==== Exercise material

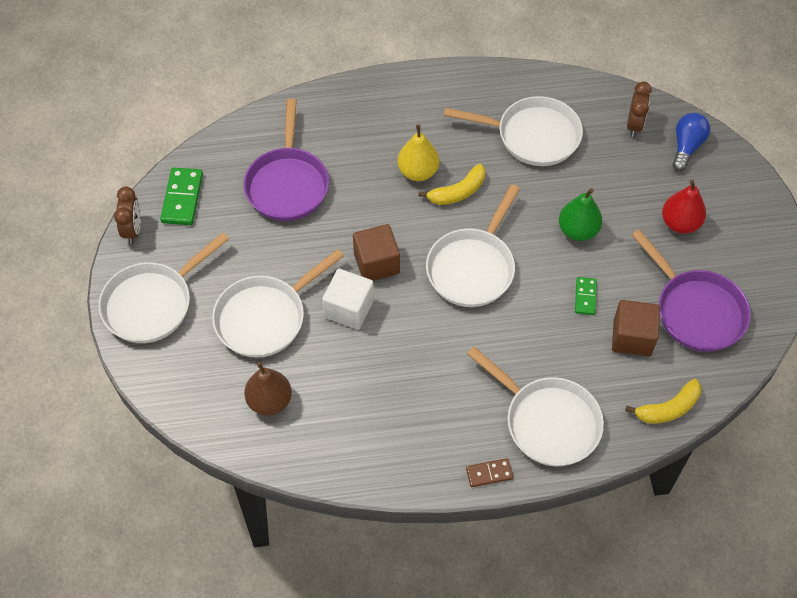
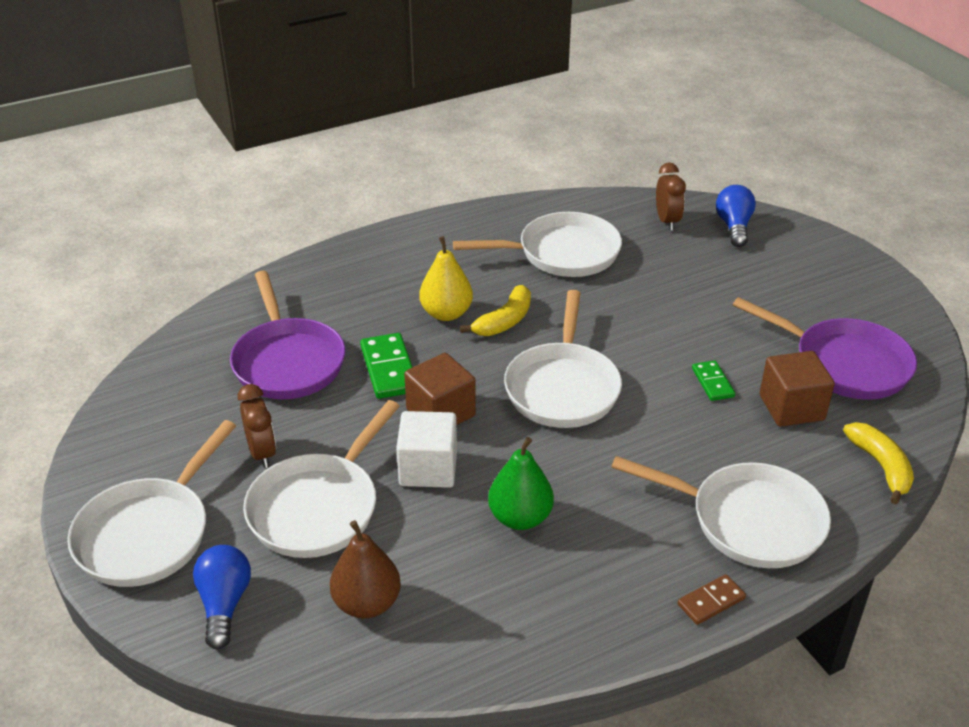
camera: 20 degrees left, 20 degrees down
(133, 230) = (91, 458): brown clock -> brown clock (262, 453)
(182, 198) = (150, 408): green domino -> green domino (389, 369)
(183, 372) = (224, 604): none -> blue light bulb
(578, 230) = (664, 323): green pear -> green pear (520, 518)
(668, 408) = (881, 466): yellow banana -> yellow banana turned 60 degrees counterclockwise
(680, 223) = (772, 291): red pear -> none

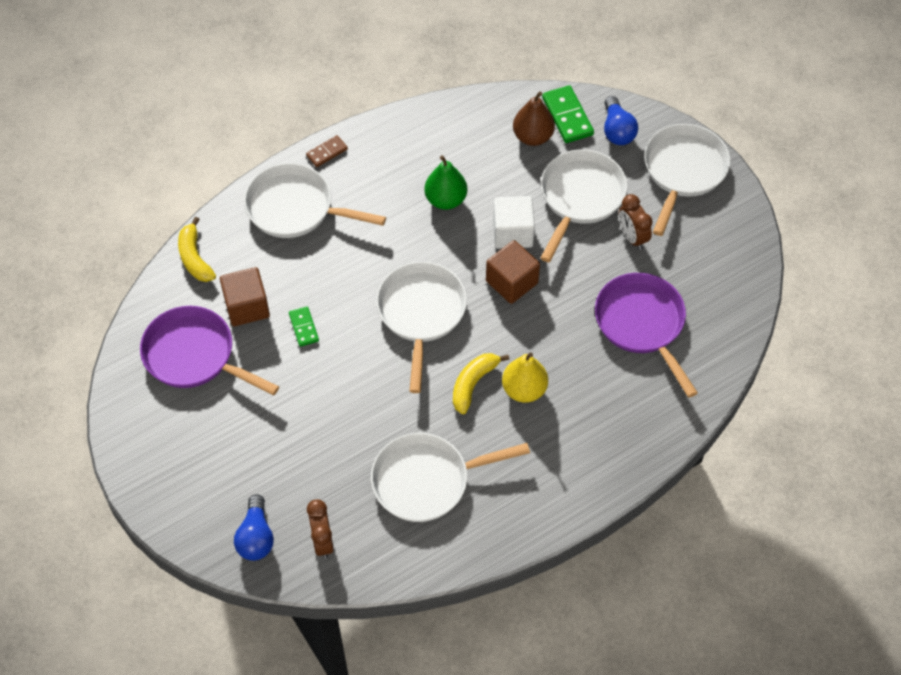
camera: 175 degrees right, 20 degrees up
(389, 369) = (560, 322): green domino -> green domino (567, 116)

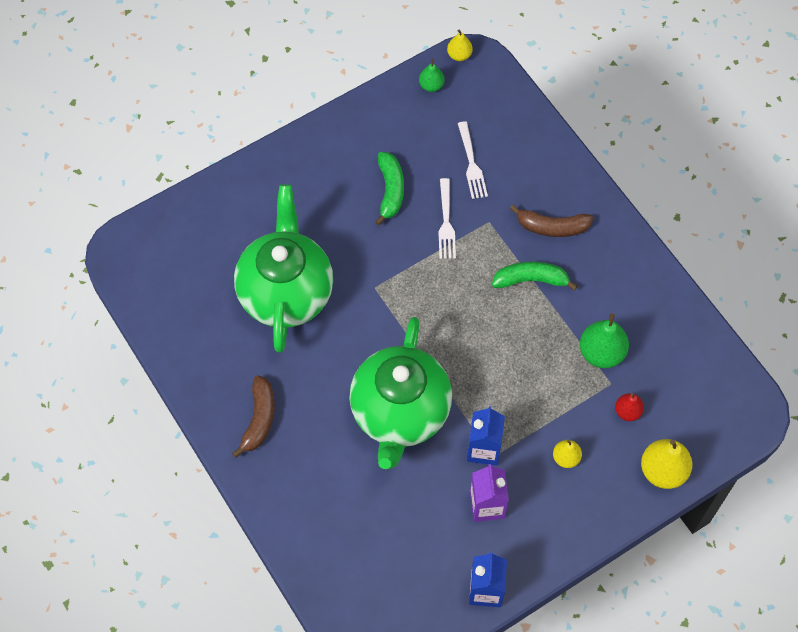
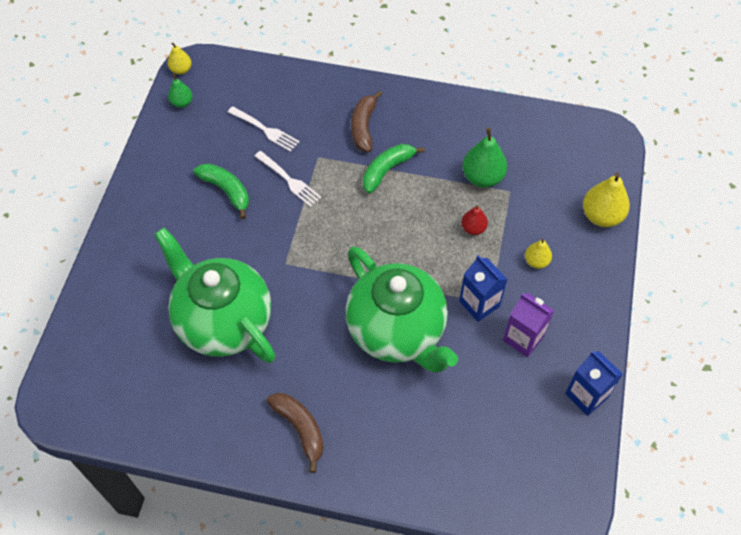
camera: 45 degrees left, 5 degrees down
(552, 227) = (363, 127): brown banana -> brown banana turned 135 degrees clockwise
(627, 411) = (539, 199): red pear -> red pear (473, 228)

========
==== Exercise material

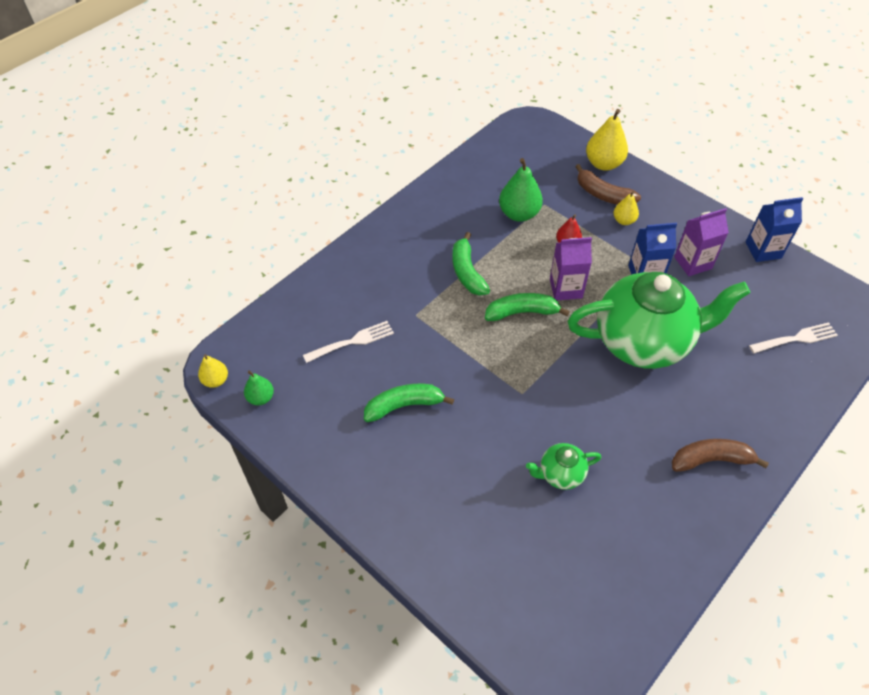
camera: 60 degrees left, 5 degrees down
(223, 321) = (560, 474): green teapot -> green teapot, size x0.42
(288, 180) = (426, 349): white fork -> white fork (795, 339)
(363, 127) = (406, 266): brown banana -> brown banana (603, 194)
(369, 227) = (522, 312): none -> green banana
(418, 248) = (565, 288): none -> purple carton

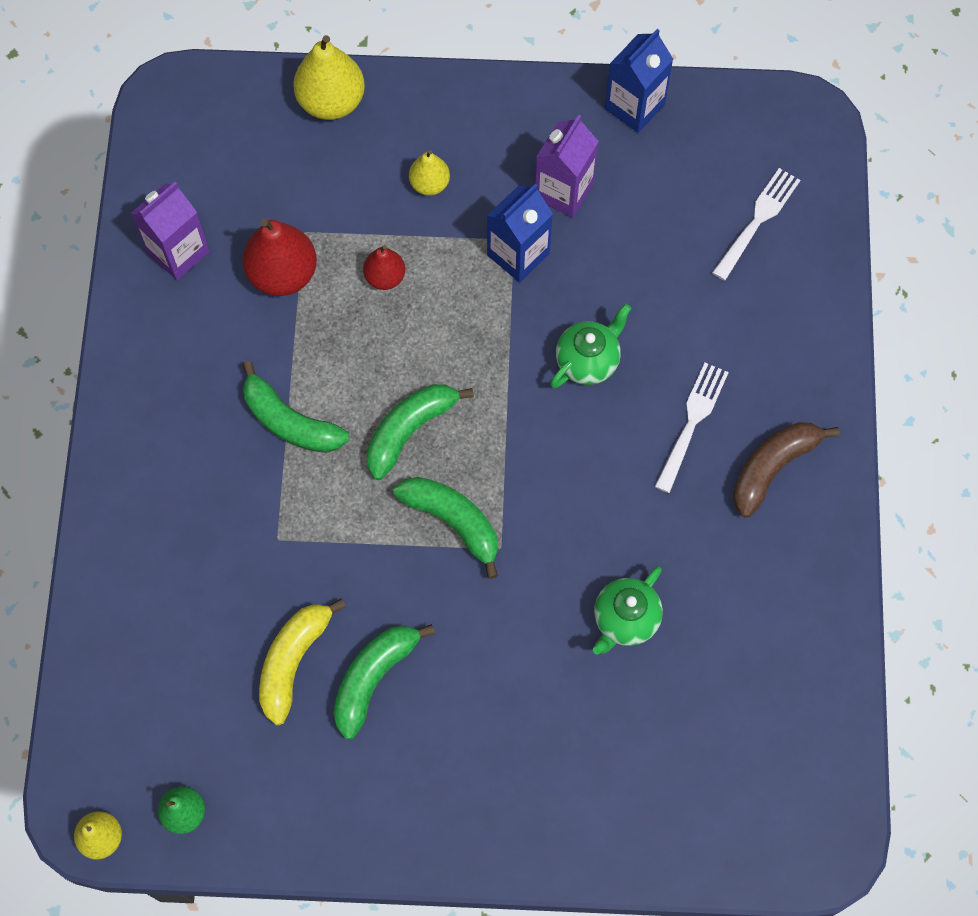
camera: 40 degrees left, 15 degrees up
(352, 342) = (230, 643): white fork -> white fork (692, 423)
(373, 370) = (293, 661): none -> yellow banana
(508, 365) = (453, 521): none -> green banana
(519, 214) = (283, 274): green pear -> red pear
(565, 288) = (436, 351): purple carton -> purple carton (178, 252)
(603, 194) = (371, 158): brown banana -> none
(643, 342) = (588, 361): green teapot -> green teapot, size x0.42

========

## What needs to be done
Your answer should be the lines of the records that hold the string "size".

## Your response
(223, 321) = (560, 474): green teapot -> green teapot, size x0.42
(643, 342) = (588, 361): green teapot -> green teapot, size x0.42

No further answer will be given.